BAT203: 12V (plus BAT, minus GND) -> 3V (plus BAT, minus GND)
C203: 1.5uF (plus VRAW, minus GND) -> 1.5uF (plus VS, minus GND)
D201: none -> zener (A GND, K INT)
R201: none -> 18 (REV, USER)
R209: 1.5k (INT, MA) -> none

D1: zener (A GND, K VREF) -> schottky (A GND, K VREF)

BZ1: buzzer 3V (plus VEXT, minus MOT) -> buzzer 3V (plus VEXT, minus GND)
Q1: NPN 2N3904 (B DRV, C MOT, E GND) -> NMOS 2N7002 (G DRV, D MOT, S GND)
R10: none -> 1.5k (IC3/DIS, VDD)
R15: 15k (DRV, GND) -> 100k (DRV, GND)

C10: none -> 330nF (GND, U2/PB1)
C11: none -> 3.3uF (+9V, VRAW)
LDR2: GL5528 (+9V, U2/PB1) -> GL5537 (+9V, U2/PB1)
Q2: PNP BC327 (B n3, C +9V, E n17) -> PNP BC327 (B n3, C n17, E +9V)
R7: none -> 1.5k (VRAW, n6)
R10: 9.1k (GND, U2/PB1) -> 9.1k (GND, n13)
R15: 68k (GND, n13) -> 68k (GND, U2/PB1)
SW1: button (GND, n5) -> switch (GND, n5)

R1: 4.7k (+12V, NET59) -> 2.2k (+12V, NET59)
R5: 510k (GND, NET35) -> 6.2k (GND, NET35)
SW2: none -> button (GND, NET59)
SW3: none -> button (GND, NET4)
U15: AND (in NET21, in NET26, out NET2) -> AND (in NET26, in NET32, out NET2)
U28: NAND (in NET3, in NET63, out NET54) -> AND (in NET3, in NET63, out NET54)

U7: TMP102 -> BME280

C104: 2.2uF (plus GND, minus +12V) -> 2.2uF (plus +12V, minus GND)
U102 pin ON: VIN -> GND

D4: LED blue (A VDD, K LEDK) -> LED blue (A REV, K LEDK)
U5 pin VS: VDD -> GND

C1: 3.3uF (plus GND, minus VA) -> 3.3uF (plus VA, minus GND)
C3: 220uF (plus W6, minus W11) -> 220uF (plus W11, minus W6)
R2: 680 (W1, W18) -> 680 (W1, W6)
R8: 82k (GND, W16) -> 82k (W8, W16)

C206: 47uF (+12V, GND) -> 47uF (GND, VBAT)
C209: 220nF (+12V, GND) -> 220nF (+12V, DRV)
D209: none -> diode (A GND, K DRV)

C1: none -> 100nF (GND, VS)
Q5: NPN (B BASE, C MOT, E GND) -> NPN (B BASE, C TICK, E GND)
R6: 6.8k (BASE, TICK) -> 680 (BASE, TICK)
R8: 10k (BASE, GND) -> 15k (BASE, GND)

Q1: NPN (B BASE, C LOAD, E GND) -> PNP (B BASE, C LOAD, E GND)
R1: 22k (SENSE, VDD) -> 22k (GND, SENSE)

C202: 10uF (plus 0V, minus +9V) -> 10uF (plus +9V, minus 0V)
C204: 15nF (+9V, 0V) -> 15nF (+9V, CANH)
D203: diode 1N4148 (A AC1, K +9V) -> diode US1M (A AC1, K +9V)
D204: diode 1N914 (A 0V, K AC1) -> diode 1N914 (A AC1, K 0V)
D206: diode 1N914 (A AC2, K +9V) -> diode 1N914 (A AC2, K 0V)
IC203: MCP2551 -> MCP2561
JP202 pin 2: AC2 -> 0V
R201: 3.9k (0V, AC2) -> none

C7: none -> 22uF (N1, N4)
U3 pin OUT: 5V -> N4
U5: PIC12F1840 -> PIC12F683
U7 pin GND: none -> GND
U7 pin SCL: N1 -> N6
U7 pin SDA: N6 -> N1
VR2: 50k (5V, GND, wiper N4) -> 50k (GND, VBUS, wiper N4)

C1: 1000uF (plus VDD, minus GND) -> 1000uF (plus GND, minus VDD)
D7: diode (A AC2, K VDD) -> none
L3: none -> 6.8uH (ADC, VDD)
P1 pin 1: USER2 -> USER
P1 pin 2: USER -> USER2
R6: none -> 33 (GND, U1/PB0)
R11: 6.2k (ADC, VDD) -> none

→ **Description of the task**
Would you copy each line of the records that contains "zener"?

→ **Task result**
D201: none -> zener (A GND, K INT)
D1: zener (A GND, K VREF) -> schottky (A GND, K VREF)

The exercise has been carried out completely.